__Exercise__.
Nothing but the lines from the one with "OLED3: SH1106 -> SSD1306" down to the one with "RFID1 pin SCK: A1 -> D4" should be returned, exactly and with both ends included, from the material below.

>>>>>

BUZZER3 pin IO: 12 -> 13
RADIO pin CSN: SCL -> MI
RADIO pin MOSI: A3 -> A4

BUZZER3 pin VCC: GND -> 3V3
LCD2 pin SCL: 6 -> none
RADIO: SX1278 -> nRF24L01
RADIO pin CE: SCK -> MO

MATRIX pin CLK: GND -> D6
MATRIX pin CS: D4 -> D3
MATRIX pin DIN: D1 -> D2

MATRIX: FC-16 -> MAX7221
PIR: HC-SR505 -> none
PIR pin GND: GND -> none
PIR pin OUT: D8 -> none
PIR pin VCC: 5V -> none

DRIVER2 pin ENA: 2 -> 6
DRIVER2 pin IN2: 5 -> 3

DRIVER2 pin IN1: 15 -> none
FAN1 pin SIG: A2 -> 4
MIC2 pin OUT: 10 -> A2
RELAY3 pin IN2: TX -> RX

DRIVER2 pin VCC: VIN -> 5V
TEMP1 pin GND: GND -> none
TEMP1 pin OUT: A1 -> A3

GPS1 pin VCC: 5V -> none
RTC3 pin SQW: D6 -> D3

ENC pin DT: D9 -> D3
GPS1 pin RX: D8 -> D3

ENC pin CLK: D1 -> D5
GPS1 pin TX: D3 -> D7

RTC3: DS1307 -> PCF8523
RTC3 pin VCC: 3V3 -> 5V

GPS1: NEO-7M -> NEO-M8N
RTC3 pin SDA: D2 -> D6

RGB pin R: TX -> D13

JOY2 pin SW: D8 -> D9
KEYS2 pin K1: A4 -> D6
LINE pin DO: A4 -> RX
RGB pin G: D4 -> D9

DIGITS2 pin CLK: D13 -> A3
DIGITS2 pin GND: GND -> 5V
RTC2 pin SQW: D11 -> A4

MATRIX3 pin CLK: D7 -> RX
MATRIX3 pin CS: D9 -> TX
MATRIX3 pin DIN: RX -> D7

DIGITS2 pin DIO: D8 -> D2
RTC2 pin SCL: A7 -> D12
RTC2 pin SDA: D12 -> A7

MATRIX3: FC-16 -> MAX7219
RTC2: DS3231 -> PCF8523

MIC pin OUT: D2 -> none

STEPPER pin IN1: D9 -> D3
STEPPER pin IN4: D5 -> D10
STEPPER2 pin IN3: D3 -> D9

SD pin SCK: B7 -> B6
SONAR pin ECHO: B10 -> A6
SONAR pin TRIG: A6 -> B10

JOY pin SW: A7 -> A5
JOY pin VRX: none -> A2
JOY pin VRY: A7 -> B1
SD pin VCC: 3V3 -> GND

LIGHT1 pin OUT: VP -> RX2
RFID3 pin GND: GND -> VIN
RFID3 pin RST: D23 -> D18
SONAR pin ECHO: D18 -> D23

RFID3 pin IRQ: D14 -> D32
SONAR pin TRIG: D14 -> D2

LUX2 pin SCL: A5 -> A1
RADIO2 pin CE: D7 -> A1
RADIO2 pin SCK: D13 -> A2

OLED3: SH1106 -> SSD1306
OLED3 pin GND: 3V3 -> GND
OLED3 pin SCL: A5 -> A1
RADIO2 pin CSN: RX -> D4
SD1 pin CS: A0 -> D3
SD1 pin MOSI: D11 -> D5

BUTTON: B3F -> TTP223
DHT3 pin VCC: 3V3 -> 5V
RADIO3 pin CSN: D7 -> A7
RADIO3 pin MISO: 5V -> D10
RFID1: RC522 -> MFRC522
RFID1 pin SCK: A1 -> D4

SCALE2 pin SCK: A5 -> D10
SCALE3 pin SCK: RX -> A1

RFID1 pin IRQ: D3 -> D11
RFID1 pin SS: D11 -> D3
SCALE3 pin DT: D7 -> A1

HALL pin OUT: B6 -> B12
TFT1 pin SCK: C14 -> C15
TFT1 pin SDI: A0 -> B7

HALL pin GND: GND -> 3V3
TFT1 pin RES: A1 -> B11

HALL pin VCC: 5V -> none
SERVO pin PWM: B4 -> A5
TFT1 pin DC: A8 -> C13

<<<<<

__Answer__.
OLED3: SH1106 -> SSD1306
OLED3 pin GND: 3V3 -> GND
OLED3 pin SCL: A5 -> A1
RADIO2 pin CSN: RX -> D4
SD1 pin CS: A0 -> D3
SD1 pin MOSI: D11 -> D5

BUTTON: B3F -> TTP223
DHT3 pin VCC: 3V3 -> 5V
RADIO3 pin CSN: D7 -> A7
RADIO3 pin MISO: 5V -> D10
RFID1: RC522 -> MFRC522
RFID1 pin SCK: A1 -> D4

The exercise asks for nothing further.